• Instructions to follow: Copy every line of the records that includes the word "candle".

• Data supplied:
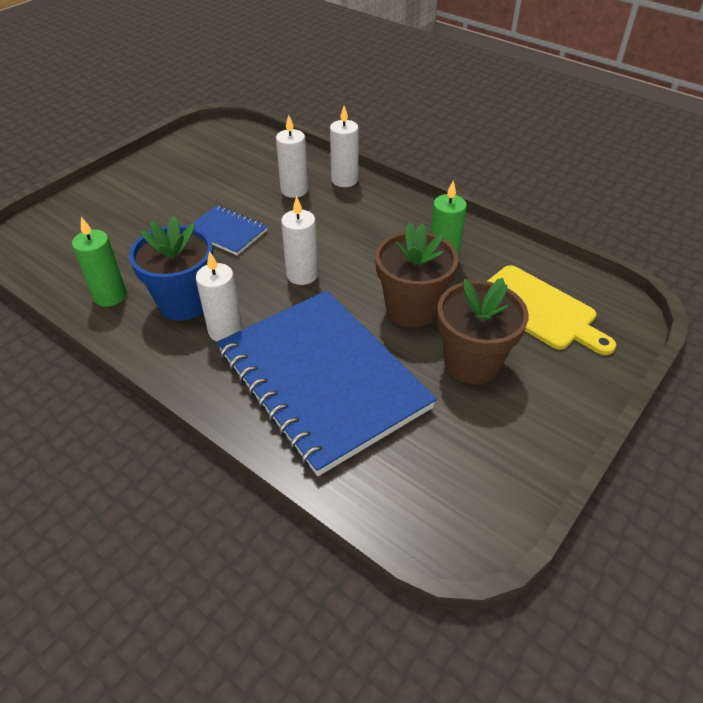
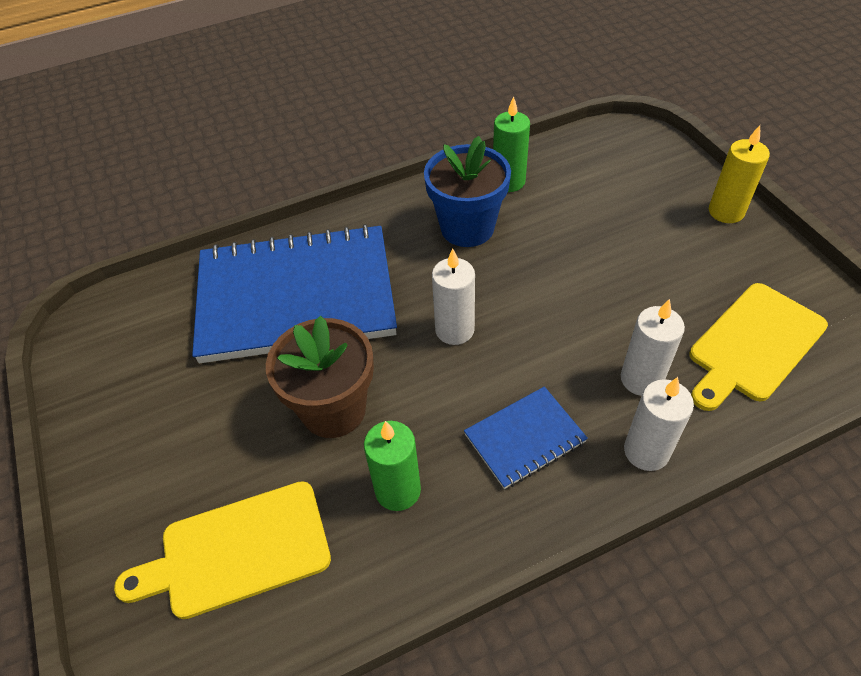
camera: 120 degrees right, 5 degrees up
(116, 182) = (726, 212): none -> yellow candle
(225, 331) = (408, 247): white candle -> none
(227, 232) = (572, 286): blue notebook -> blue notebook (525, 438)
(242, 158) = (753, 345): none -> yellow cutting board
(471, 363) = (221, 427): brown flower pot -> none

• Exercise output:
(116, 182) = (726, 212): none -> yellow candle
(225, 331) = (408, 247): white candle -> none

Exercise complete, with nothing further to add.